| Work instruction |
After locating the line that contains "cyan square: (283, 28)" in the data below, set down exactly that line and each one after it through the line that contains "red cross: (937, 594)", and nothing more.

=== Begin Enclosure ===

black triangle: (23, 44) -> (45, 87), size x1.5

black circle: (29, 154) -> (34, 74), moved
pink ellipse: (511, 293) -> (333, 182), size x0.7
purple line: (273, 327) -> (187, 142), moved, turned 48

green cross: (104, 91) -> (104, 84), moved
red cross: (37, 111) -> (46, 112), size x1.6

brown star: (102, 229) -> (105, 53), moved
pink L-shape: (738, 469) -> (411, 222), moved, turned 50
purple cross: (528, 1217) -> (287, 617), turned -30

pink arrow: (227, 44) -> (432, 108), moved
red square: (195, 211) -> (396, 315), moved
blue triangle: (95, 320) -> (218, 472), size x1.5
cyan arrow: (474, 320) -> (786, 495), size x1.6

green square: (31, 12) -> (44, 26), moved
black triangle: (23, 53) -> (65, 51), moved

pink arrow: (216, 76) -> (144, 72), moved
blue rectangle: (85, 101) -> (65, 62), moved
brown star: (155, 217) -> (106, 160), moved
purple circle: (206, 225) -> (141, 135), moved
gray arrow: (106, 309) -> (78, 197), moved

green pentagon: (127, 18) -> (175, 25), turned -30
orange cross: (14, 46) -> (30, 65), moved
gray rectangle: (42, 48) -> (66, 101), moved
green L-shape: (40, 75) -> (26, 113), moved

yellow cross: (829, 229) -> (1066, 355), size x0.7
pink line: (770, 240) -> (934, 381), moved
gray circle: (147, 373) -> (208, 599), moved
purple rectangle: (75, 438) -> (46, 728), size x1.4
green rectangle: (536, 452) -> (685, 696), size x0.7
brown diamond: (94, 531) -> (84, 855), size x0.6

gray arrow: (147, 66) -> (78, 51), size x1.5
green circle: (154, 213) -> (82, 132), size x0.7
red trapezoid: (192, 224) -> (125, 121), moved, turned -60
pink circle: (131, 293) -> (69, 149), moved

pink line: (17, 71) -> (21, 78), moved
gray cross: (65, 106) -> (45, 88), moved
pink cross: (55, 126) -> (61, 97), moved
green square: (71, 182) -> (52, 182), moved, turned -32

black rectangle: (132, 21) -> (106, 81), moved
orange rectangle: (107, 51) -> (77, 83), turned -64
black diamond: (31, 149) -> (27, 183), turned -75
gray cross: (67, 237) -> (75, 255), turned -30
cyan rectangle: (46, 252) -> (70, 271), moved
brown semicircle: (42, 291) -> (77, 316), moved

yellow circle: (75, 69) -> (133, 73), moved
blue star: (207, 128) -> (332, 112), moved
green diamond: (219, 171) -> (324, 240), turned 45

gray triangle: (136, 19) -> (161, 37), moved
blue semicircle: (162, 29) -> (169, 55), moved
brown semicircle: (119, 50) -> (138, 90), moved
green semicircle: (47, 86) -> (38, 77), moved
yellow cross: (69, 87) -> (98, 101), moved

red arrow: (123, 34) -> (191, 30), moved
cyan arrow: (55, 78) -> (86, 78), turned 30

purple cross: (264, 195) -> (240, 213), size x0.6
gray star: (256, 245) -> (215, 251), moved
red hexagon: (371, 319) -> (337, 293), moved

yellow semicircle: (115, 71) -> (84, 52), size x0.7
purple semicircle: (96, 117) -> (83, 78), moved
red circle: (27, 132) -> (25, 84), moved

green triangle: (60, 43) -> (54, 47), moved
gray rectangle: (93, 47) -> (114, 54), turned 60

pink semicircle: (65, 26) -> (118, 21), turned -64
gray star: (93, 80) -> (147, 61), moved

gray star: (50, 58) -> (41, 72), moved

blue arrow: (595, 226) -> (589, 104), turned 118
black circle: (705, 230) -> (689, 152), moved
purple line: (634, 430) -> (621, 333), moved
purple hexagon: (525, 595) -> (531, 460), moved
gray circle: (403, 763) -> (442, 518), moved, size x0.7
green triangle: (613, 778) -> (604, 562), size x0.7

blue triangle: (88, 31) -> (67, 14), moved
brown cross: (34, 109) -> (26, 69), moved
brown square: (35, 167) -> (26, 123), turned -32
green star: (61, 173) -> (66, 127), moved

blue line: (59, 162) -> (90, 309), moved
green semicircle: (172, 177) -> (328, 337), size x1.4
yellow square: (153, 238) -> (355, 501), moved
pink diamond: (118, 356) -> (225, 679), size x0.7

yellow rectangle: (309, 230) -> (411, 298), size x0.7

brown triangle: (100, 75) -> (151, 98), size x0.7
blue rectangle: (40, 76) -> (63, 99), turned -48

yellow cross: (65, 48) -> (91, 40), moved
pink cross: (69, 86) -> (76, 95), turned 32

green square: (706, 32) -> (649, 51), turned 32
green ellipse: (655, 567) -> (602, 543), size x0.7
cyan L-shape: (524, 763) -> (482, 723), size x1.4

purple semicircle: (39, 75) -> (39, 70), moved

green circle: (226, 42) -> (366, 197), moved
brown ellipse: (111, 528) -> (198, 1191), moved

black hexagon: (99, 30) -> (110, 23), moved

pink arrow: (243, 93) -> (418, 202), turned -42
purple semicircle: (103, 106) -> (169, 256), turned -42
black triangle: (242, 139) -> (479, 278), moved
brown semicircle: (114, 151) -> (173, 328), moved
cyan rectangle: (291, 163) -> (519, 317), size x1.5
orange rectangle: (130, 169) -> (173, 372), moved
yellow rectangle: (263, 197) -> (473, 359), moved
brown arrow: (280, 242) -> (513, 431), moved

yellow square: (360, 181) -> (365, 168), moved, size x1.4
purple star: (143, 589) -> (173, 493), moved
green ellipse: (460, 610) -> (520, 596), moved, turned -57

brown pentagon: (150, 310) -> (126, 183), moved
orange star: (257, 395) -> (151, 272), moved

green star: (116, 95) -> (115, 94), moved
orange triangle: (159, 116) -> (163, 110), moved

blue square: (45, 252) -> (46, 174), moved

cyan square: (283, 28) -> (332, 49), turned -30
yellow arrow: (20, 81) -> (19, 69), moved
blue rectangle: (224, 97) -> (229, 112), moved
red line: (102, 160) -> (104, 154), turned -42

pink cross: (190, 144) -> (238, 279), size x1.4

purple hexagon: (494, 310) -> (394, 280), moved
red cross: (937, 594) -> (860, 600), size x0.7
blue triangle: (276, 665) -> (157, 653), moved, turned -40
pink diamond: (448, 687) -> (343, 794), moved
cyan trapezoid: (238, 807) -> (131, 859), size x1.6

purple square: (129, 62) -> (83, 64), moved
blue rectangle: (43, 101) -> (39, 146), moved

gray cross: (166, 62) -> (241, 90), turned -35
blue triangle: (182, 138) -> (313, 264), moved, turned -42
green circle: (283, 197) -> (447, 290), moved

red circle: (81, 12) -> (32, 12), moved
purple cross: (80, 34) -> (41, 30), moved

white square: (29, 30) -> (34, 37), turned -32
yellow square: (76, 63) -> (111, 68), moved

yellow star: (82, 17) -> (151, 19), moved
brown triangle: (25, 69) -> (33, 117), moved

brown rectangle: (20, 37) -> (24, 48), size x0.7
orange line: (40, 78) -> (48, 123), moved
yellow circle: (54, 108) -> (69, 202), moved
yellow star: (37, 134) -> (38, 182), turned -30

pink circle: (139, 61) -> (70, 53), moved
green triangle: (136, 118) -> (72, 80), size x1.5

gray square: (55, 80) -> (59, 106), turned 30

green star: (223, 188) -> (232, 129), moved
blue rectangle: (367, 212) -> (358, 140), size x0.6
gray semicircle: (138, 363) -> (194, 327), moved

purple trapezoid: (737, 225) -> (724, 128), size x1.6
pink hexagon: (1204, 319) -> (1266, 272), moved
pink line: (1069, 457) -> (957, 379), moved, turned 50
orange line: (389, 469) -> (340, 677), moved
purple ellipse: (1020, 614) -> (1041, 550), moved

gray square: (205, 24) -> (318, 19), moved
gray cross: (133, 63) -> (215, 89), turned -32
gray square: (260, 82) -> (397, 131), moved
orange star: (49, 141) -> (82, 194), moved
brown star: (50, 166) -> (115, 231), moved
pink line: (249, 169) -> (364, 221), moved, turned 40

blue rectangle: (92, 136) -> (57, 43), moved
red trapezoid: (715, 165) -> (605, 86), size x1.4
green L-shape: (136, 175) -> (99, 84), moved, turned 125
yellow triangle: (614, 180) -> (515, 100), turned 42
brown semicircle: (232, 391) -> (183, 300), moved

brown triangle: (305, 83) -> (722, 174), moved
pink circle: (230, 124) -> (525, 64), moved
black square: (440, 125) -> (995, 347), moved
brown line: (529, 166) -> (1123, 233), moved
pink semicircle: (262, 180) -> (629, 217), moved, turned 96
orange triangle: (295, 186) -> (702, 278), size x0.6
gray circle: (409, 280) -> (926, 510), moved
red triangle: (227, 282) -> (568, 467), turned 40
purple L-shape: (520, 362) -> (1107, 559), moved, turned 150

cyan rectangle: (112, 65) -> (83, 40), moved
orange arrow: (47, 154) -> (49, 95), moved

=== End Enclosure ===

| Task result |
cyan square: (283, 28) -> (332, 49), turned -30
yellow arrow: (20, 81) -> (19, 69), moved
blue rectangle: (224, 97) -> (229, 112), moved
red line: (102, 160) -> (104, 154), turned -42

pink cross: (190, 144) -> (238, 279), size x1.4

purple hexagon: (494, 310) -> (394, 280), moved
red cross: (937, 594) -> (860, 600), size x0.7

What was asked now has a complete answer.